• TASK STATEMENT
Repeat exactly the lines below that lie between the line with "green arrow: moved" and the line with "blue ellipse: moved 27 px up", counting both of those lines as part of the answer.

• AVAILABLE DATA
═══
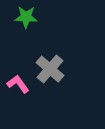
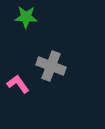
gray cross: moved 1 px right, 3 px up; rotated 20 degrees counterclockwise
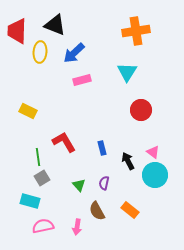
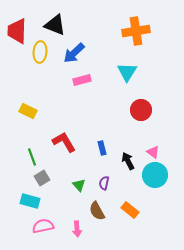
═══
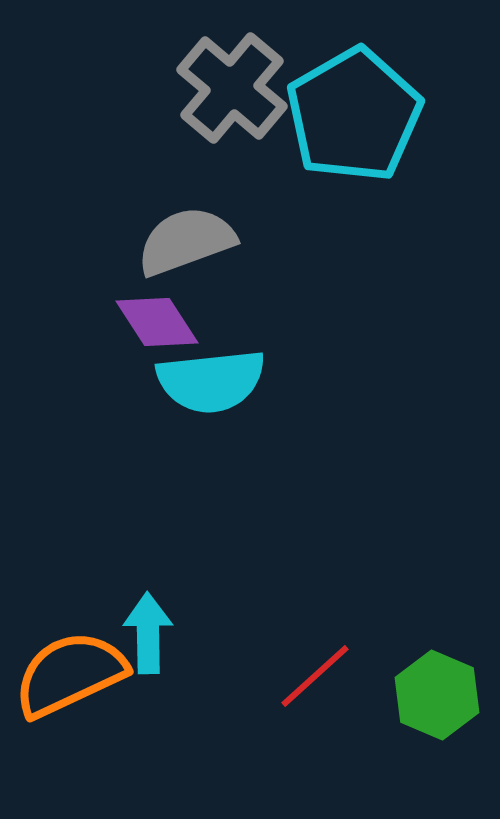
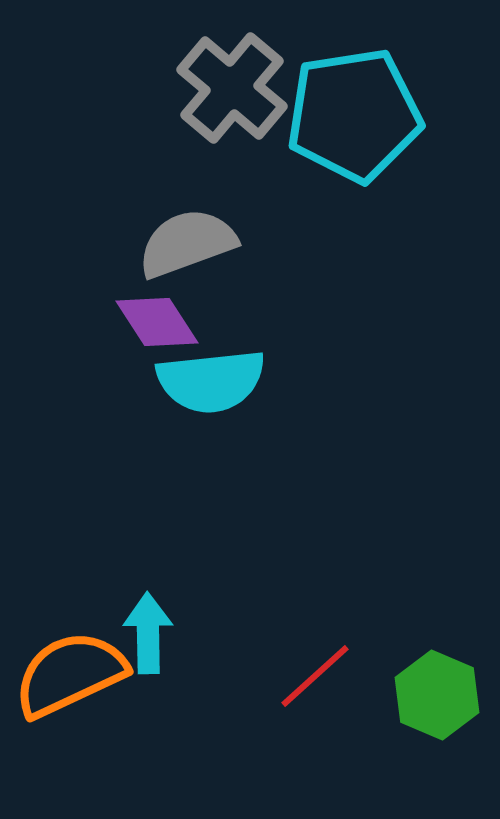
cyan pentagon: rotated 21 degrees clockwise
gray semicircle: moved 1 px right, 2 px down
═══
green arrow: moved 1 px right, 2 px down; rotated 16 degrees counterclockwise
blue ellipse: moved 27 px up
═══
• TASK OUTPUT
green arrow: moved 1 px right, 2 px down; rotated 16 degrees counterclockwise
blue ellipse: moved 27 px up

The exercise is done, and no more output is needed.